**GOAL OF THE EXERCISE:** Down to the last line, restate the records word for word, but not the pictures.

**DATA SHOWN:**
──────────
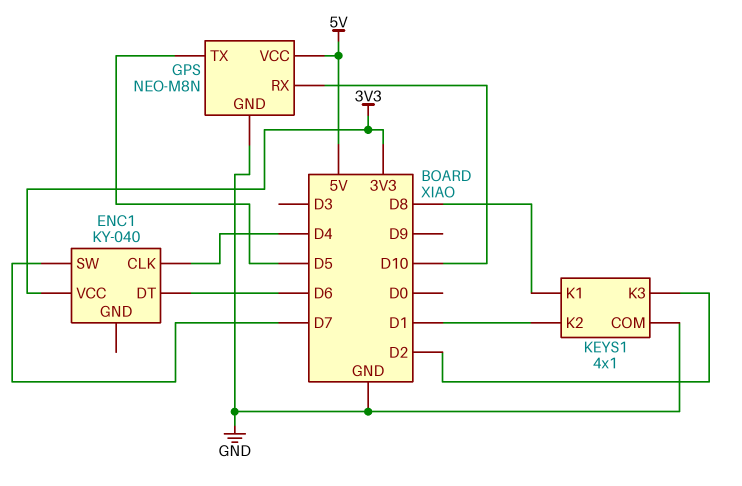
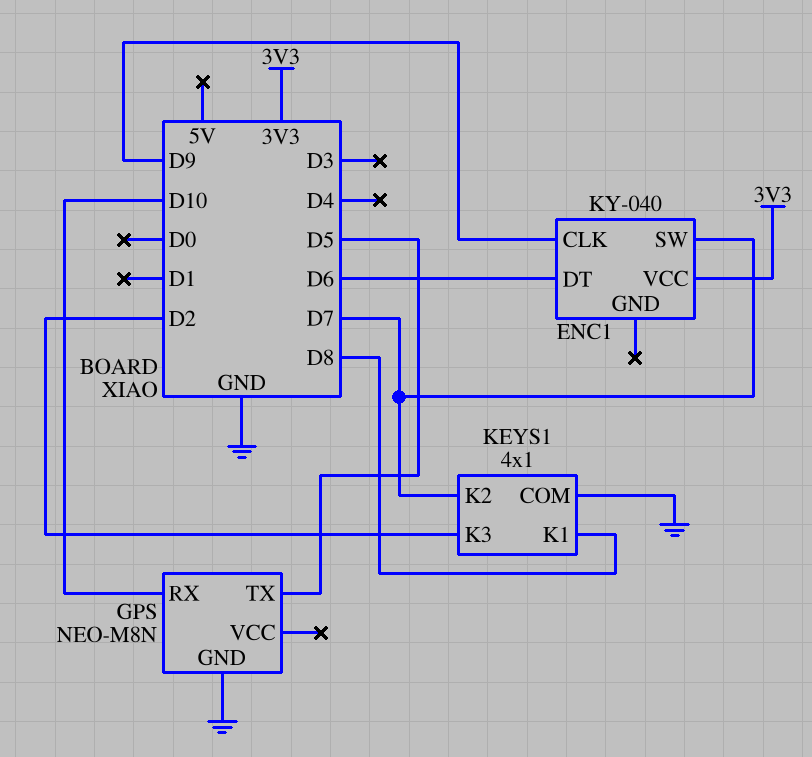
ENC1 pin CLK: D4 -> D9
GPS pin VCC: 5V -> none
KEYS1 pin K2: D1 -> D7

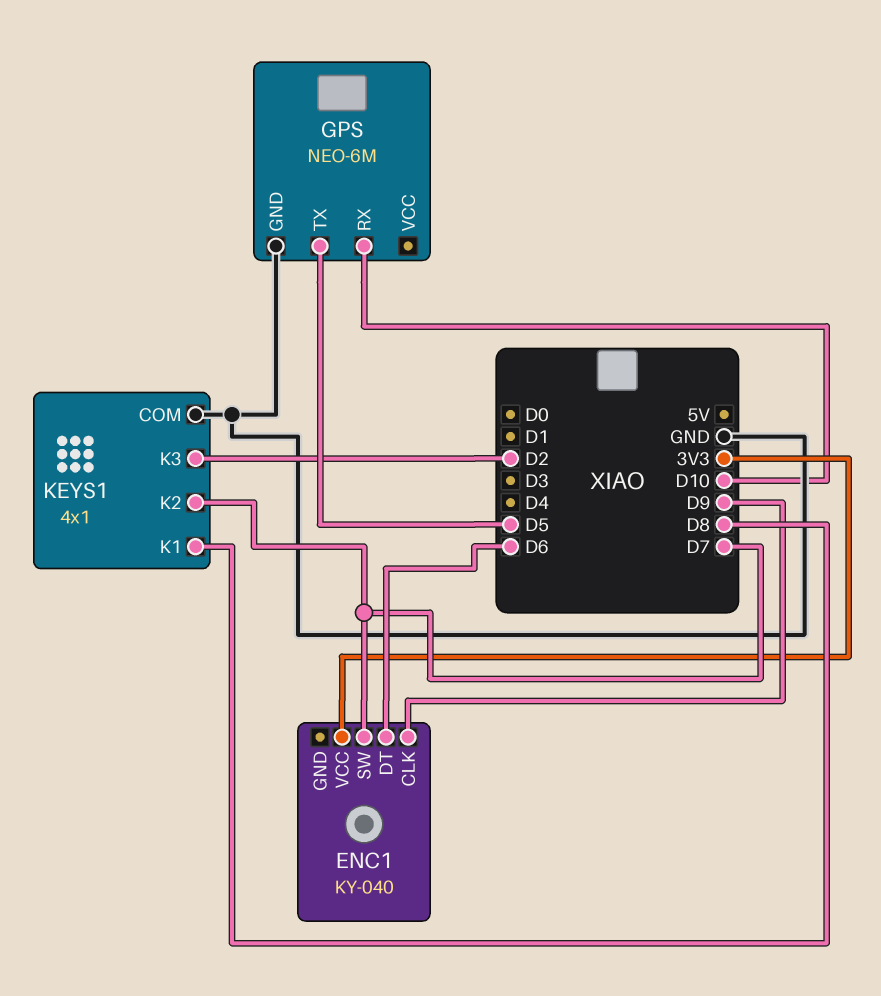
GPS: NEO-M8N -> NEO-6M

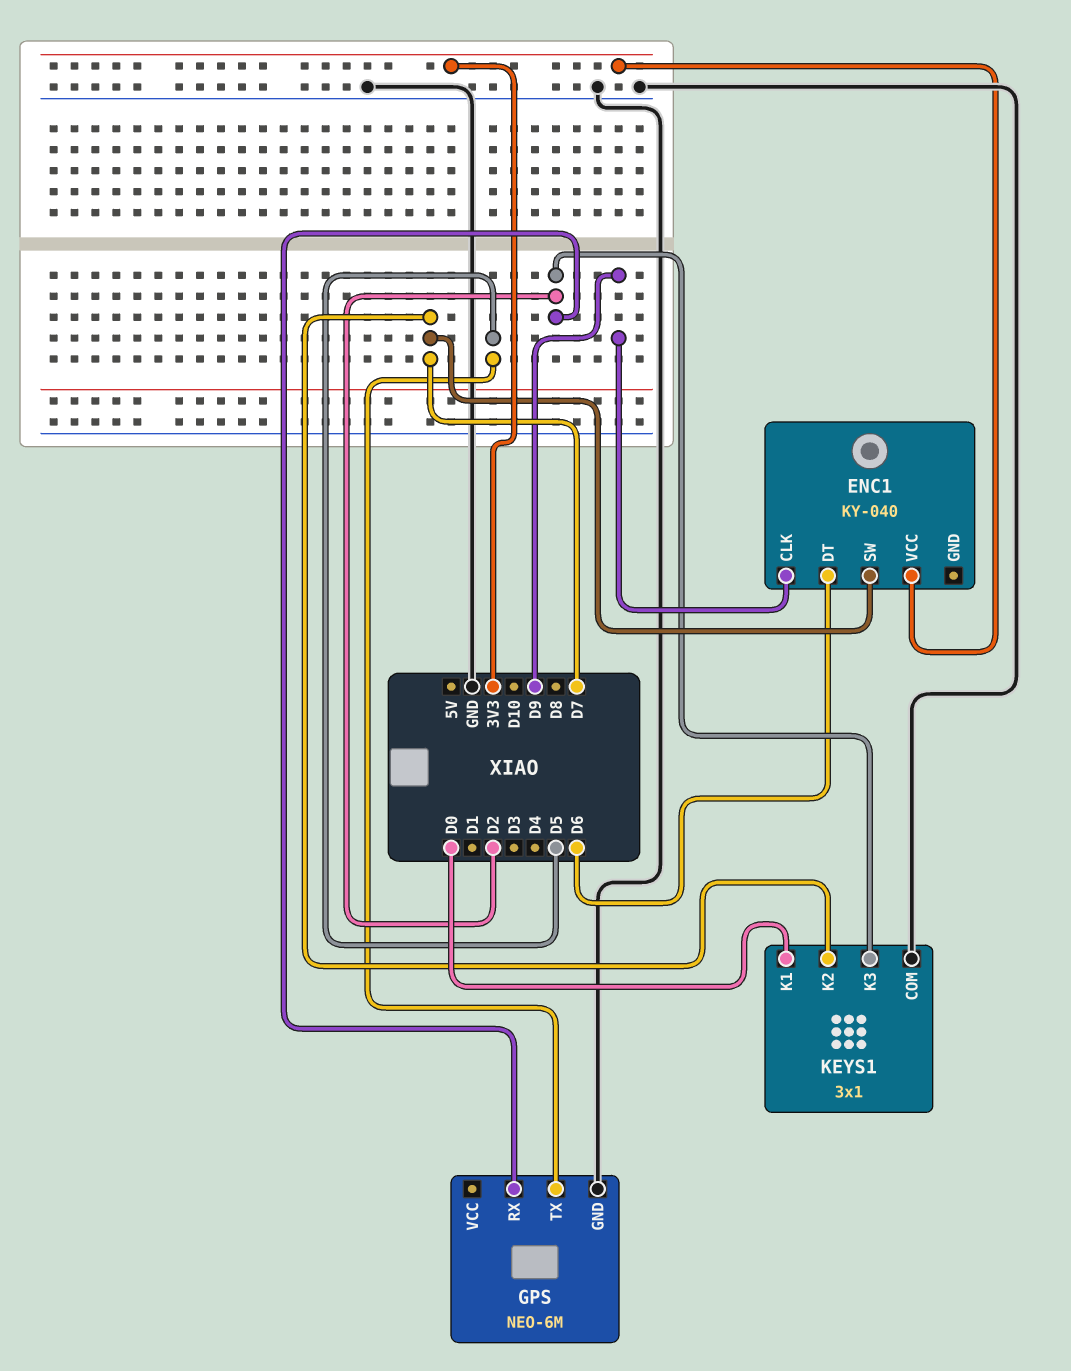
GPS pin RX: D10 -> D2
KEYS1: 4x1 -> 3x1
KEYS1 pin K1: D8 -> D0

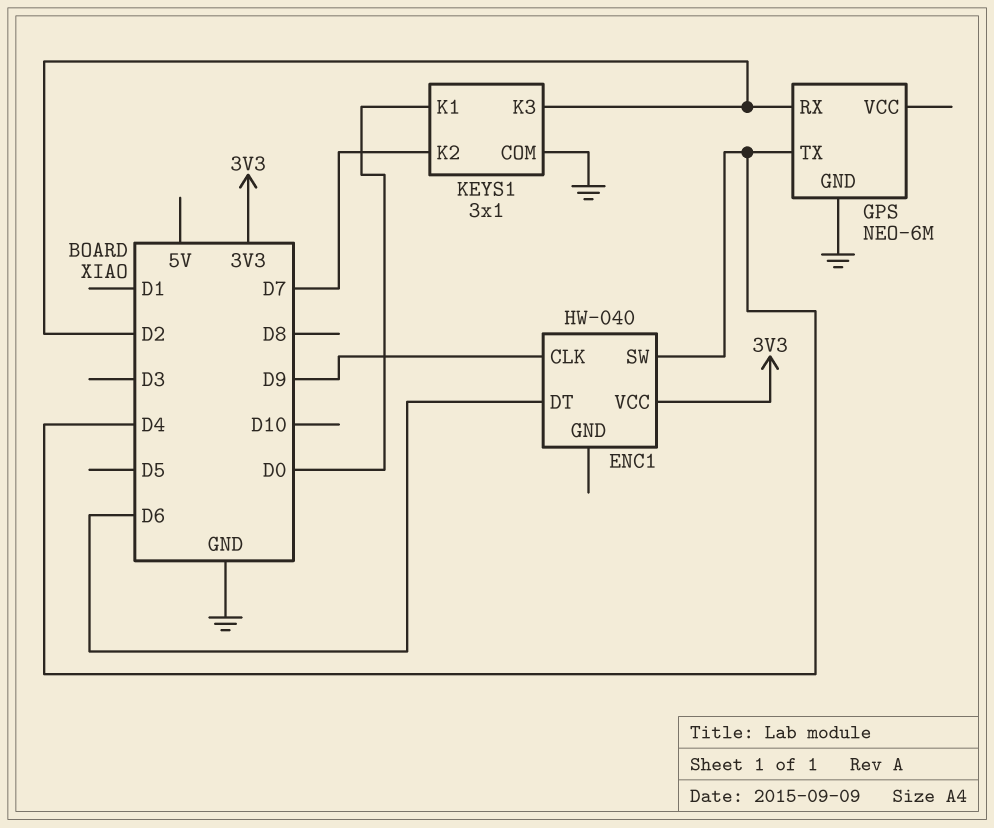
ENC1: KY-040 -> HW-040
ENC1 pin SW: D7 -> D4
GPS pin TX: D5 -> D4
──────────
**ANSWER TO THE EXERCISE:**
ENC1 pin CLK: D4 -> D9
GPS pin VCC: 5V -> none
KEYS1 pin K2: D1 -> D7

GPS: NEO-M8N -> NEO-6M

GPS pin RX: D10 -> D2
KEYS1: 4x1 -> 3x1
KEYS1 pin K1: D8 -> D0

ENC1: KY-040 -> HW-040
ENC1 pin SW: D7 -> D4
GPS pin TX: D5 -> D4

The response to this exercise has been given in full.